-------- Data for processing --------

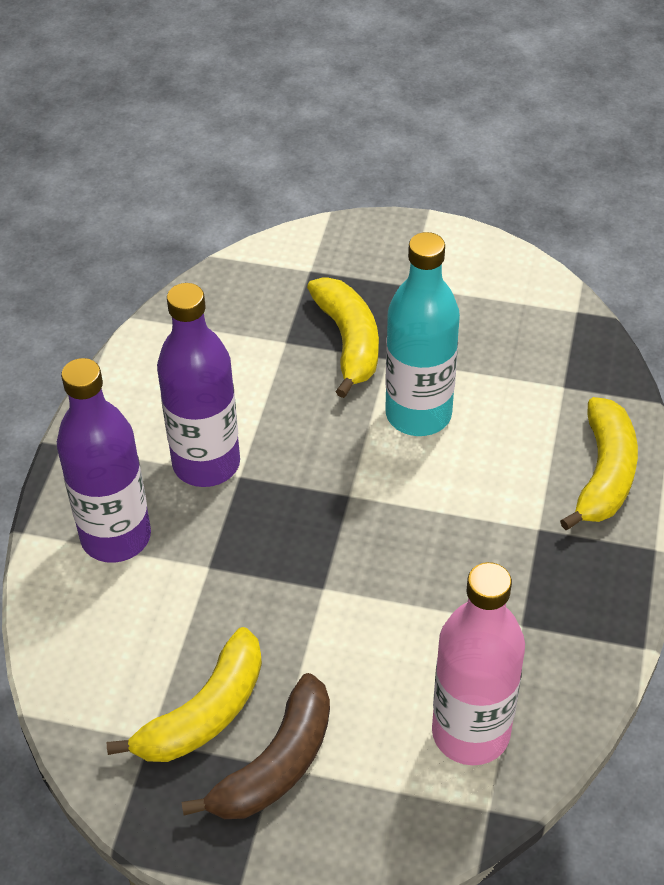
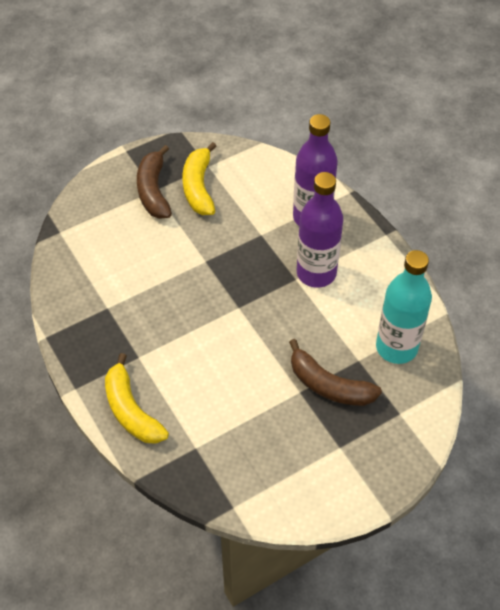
camera: 135 degrees right, 5 degrees up
(348, 342) = (329, 385): yellow banana -> brown banana
(418, 414) = (251, 372): turquoise bottle -> turquoise bottle (396, 347)
(470, 733) = (90, 252): pink bottle -> none

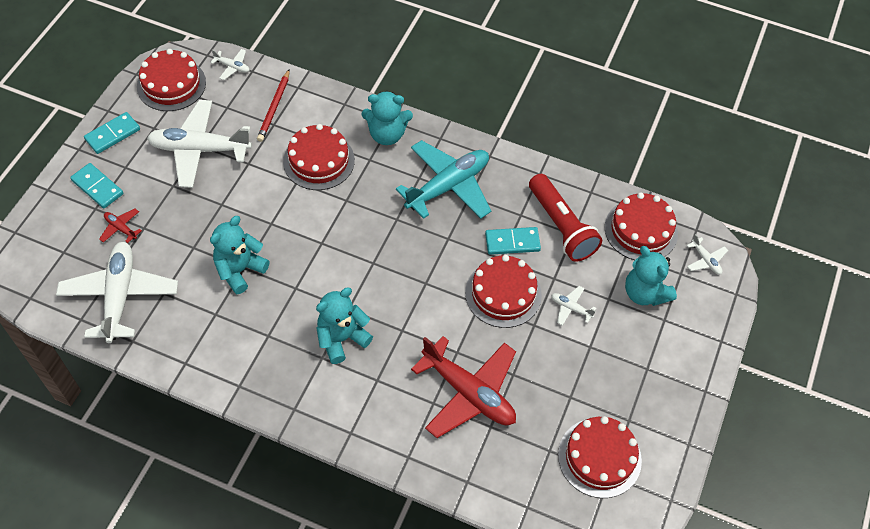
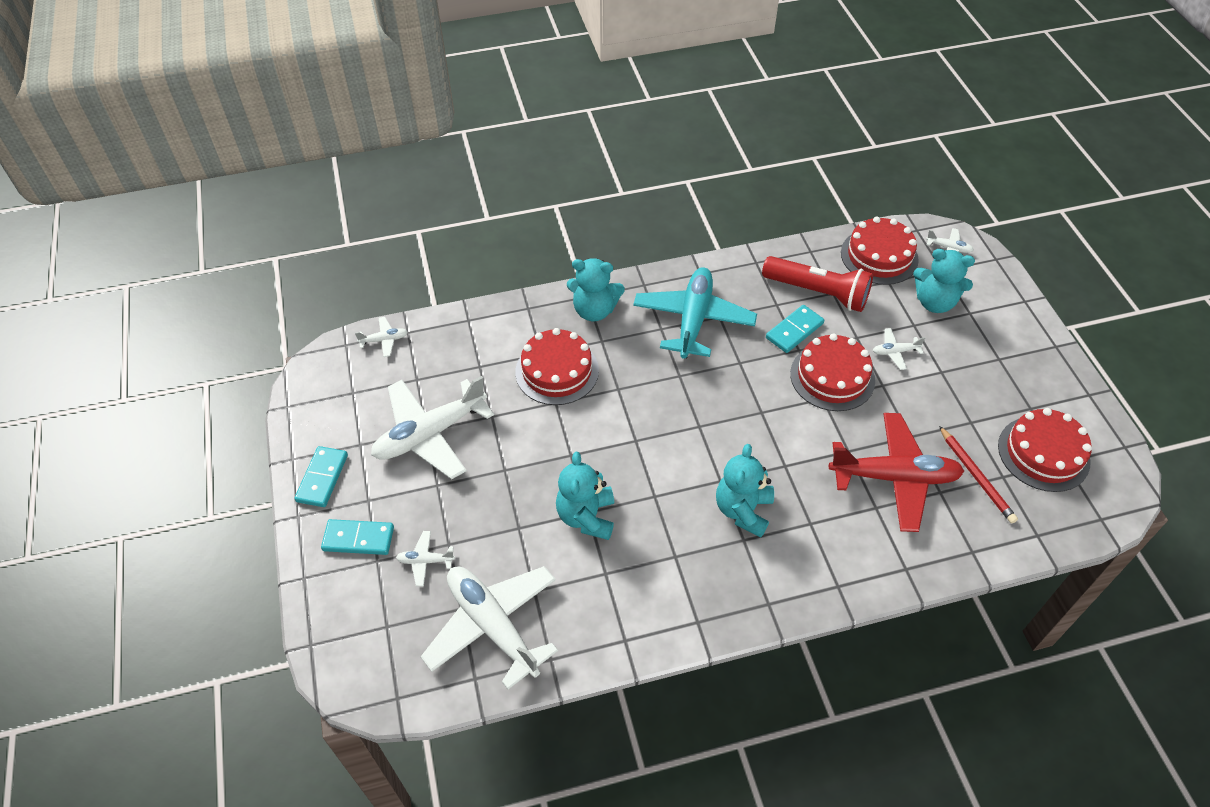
camera: 35 degrees left, 5 degrees down
(121, 228) = (425, 561): red plane -> white plane
(171, 84) = (337, 393): red cake -> none
(274, 107) = (464, 351): red pencil -> red pencil (976, 476)
(387, 134) = (594, 310): turquoise teddy bear -> turquoise teddy bear turned 45 degrees clockwise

--------

What to produce: Would you write out exactly the lines of the data from the one holding "(348, 342) = (329, 385): yellow" to the final line, both included, with pictures left out?

Written solution:
(348, 342) = (329, 385): yellow banana -> brown banana
(418, 414) = (251, 372): turquoise bottle -> turquoise bottle (396, 347)
(470, 733) = (90, 252): pink bottle -> none

camera: 35 degrees left, 5 degrees down
(121, 228) = (425, 561): red plane -> white plane
(171, 84) = (337, 393): red cake -> none
(274, 107) = (464, 351): red pencil -> red pencil (976, 476)
(387, 134) = (594, 310): turquoise teddy bear -> turquoise teddy bear turned 45 degrees clockwise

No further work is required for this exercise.